[Input]
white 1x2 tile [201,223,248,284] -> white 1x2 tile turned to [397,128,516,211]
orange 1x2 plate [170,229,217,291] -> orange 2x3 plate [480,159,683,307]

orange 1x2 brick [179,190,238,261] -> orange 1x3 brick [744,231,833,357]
[/Input]
[Input]
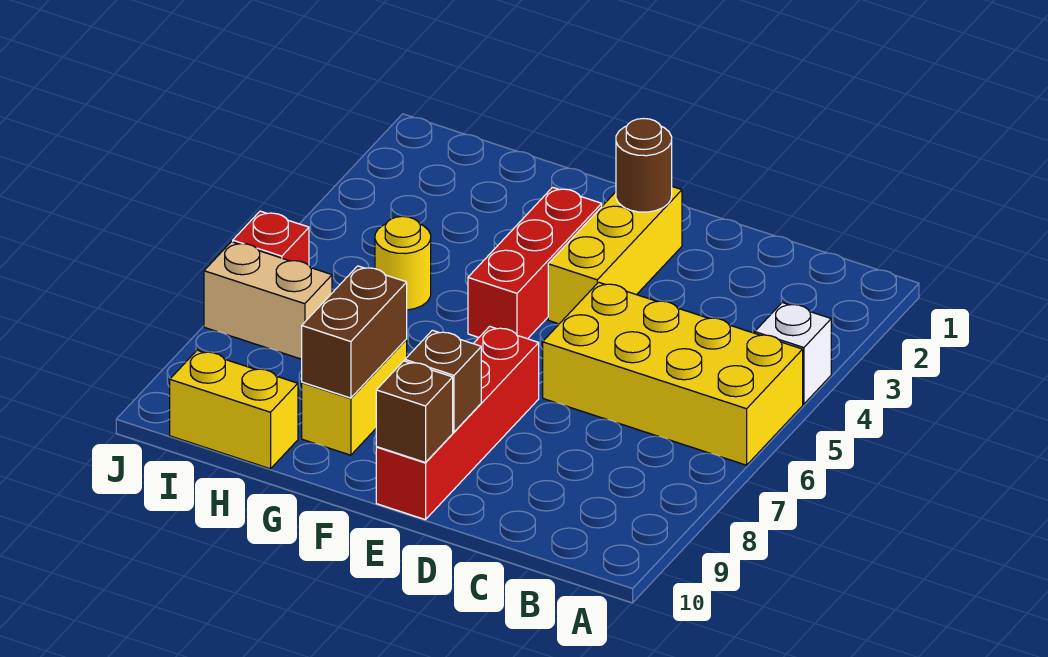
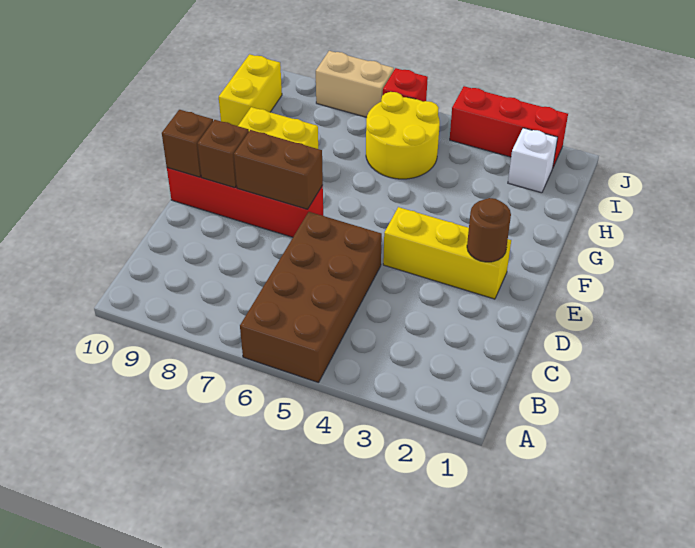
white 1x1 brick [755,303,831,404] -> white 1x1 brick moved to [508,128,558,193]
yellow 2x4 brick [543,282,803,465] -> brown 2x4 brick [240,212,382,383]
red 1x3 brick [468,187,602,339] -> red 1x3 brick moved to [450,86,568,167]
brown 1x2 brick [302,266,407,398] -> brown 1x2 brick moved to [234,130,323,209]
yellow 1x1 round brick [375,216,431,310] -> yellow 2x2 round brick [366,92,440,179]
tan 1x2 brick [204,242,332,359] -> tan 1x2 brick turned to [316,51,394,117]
[/Input]
* Work instructions *
Restate word for word the lines of the data above, starting at the line containing "white 1x1 brick [755,303,831,404]" and ending at the line containing "tan 1x2 brick [204,242,332,359]", both included, and nothing more.

* Written solution *
white 1x1 brick [755,303,831,404] -> white 1x1 brick moved to [508,128,558,193]
yellow 2x4 brick [543,282,803,465] -> brown 2x4 brick [240,212,382,383]
red 1x3 brick [468,187,602,339] -> red 1x3 brick moved to [450,86,568,167]
brown 1x2 brick [302,266,407,398] -> brown 1x2 brick moved to [234,130,323,209]
yellow 1x1 round brick [375,216,431,310] -> yellow 2x2 round brick [366,92,440,179]
tan 1x2 brick [204,242,332,359] -> tan 1x2 brick turned to [316,51,394,117]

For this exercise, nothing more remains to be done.